(Task brief) Transcribe the data exactly, pictures excluded.

(Available data)
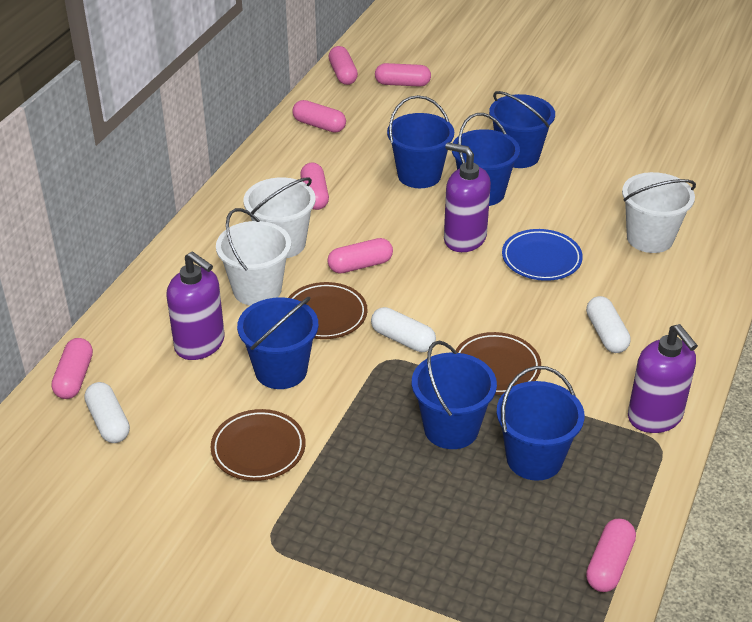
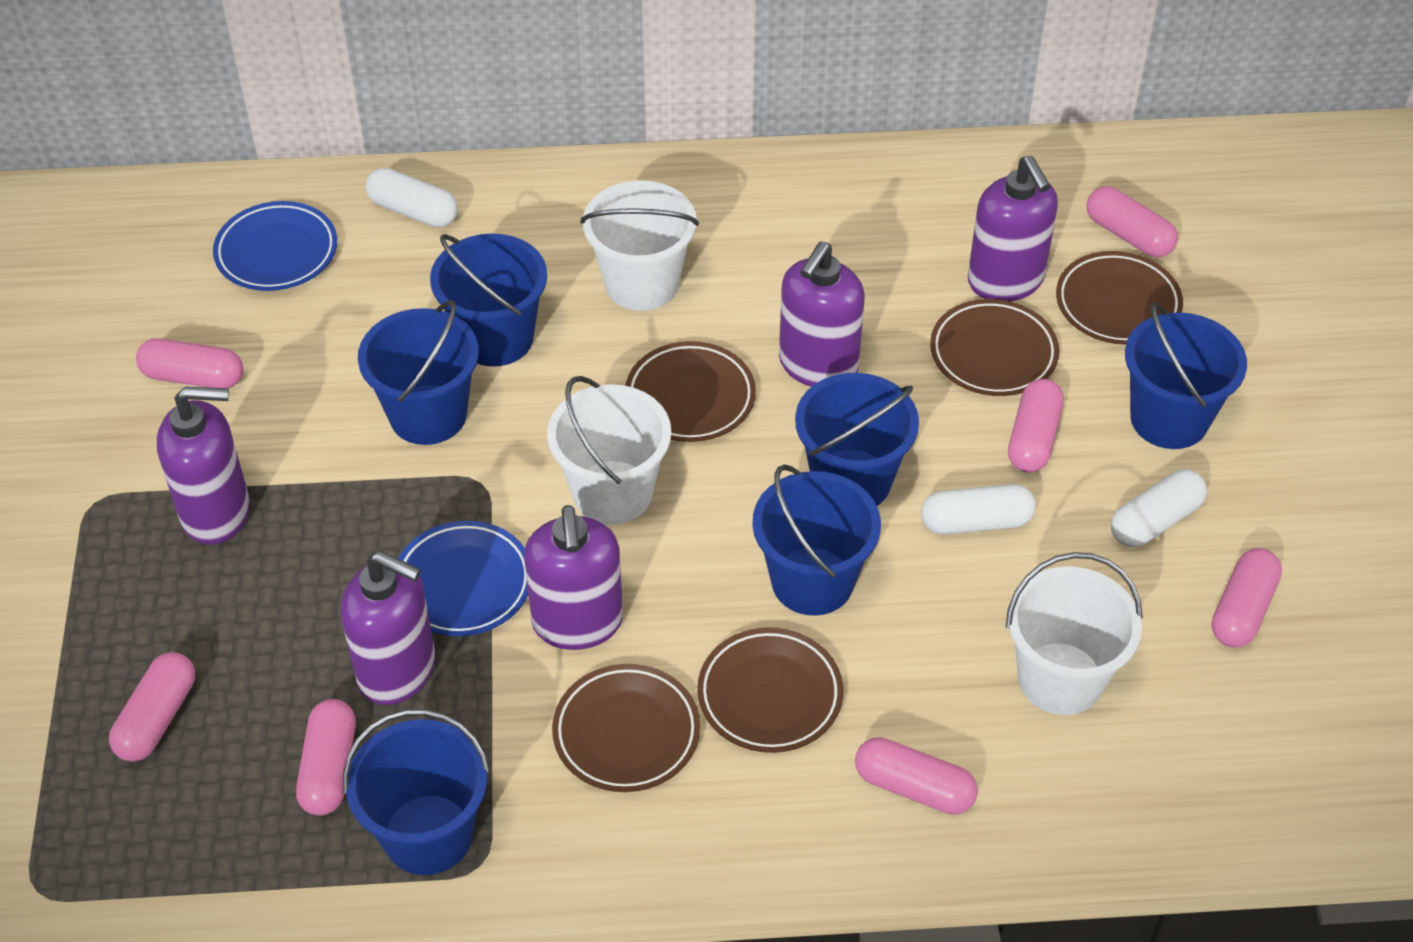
blue plate: 1 -> 2
brown plate: 3 -> 5
purple soap dispenser: 3 -> 5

(Answer section)
blue plate: 1 -> 2
brown plate: 3 -> 5
purple soap dispenser: 3 -> 5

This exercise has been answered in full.